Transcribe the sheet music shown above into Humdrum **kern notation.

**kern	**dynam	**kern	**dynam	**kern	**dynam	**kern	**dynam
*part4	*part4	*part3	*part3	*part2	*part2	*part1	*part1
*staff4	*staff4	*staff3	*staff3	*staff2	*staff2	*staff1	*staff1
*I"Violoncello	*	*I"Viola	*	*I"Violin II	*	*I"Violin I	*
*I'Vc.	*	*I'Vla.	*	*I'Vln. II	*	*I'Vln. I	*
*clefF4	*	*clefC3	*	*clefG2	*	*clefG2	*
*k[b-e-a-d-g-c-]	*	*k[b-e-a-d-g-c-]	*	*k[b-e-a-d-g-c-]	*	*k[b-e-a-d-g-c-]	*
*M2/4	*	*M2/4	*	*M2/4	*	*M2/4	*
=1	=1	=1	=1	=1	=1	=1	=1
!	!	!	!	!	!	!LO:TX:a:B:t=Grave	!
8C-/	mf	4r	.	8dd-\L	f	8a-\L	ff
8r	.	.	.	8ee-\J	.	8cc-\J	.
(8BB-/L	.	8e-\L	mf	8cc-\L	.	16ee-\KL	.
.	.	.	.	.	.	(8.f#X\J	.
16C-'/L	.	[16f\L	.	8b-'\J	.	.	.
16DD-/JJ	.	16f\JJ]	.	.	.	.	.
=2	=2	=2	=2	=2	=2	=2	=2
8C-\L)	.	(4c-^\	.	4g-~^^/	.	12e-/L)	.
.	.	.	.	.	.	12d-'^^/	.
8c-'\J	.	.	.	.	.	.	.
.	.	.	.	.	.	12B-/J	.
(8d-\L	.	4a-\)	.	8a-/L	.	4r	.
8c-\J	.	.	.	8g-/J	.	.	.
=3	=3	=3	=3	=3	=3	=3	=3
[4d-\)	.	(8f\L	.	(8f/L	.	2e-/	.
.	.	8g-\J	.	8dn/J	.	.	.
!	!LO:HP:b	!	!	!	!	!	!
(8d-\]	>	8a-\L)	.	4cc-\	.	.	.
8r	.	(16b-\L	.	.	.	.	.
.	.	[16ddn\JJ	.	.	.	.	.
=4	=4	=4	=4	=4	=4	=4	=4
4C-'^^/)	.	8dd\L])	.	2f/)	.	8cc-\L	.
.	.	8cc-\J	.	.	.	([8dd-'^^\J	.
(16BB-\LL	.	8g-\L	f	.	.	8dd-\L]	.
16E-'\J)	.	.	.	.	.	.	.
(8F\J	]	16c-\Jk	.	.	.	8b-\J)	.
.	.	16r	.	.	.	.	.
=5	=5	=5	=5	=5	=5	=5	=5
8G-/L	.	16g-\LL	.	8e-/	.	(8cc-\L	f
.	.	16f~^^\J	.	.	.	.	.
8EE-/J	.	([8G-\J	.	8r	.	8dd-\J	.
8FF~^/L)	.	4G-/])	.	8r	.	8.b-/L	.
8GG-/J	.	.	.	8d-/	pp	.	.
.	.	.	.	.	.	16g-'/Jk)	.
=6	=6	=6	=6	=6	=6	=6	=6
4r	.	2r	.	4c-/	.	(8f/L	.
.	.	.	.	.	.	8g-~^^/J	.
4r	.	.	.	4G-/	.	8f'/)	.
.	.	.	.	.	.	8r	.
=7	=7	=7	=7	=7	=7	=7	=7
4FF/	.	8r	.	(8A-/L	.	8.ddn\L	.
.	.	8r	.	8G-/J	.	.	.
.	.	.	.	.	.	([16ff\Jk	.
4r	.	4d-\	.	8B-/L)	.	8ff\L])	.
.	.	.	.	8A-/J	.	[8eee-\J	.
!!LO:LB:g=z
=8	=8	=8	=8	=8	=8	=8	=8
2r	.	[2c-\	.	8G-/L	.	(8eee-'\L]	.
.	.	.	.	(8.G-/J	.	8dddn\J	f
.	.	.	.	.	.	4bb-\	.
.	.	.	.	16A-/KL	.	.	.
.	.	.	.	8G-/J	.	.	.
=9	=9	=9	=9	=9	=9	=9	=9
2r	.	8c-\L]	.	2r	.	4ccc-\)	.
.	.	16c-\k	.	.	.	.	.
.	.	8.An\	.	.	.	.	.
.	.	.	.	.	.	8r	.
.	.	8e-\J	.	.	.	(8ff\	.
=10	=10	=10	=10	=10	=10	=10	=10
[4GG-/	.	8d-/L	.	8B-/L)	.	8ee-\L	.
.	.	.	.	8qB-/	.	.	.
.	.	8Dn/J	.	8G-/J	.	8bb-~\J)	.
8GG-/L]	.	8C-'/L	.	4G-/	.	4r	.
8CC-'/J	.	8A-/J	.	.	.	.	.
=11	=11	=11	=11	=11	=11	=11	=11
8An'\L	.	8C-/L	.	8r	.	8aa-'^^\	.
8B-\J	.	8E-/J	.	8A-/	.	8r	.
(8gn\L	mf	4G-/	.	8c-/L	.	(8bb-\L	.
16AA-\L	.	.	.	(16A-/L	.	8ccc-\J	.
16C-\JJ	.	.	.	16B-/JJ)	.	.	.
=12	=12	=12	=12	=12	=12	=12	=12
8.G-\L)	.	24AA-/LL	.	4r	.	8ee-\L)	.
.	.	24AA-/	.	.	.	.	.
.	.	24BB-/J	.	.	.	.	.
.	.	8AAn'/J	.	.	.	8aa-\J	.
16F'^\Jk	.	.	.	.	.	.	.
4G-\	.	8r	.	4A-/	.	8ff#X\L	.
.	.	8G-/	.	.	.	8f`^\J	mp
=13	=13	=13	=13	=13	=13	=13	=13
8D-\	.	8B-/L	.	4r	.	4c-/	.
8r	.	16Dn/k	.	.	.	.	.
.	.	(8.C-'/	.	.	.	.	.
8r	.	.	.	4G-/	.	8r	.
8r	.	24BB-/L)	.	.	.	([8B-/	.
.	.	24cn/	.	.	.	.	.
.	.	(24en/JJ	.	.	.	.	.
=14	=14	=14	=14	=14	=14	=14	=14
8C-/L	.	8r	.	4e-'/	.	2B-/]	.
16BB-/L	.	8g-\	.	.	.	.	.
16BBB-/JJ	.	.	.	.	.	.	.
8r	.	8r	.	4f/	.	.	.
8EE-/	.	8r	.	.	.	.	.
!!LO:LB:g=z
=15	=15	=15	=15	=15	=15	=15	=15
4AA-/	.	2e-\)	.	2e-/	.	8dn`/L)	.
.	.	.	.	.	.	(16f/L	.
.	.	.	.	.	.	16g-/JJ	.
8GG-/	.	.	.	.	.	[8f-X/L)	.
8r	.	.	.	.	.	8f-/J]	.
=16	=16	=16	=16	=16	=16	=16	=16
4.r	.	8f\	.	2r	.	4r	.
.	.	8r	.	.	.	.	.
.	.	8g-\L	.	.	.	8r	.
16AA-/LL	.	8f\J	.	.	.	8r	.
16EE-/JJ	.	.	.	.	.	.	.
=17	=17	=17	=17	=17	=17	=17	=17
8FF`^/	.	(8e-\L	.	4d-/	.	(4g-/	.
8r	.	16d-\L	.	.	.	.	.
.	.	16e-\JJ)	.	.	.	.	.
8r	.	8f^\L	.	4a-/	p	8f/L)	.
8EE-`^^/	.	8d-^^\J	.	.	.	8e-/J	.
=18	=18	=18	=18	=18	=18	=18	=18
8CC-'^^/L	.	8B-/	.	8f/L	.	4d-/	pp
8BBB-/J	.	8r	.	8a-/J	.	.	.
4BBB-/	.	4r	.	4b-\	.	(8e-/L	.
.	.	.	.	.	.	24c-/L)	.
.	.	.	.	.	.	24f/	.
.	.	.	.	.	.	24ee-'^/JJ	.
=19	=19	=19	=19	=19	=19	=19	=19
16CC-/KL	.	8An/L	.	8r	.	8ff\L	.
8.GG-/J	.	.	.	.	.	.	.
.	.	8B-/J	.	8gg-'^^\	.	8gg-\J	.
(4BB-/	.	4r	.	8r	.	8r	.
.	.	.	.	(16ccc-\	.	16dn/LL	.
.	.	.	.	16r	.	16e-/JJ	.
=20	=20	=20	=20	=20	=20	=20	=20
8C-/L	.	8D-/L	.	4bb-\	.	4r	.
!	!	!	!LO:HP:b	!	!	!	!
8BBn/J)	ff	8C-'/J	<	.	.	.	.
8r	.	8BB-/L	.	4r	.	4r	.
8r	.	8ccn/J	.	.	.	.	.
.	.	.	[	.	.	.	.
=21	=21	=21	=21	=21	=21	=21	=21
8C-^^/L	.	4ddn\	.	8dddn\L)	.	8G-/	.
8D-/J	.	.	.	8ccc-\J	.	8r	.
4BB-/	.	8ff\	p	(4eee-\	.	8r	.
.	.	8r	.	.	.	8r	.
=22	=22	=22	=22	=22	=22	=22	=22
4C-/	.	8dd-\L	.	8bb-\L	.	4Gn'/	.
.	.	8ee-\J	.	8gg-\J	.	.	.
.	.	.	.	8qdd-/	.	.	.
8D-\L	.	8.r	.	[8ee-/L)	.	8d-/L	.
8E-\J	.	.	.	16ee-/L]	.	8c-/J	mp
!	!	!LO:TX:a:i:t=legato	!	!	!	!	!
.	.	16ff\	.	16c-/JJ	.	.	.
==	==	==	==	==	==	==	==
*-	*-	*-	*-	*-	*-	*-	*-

_ _ _ _ _

→ TASK DIRECTIONS: Locate every line in the listing above that contains the string "kern", and reproduce each such line in full.

→ REPLY:
Transcribe the sheet music shown above into Humdrum **kern notation.
**kern	**dynam	**kern	**dynam	**kern	**dynam	**kern	**dynam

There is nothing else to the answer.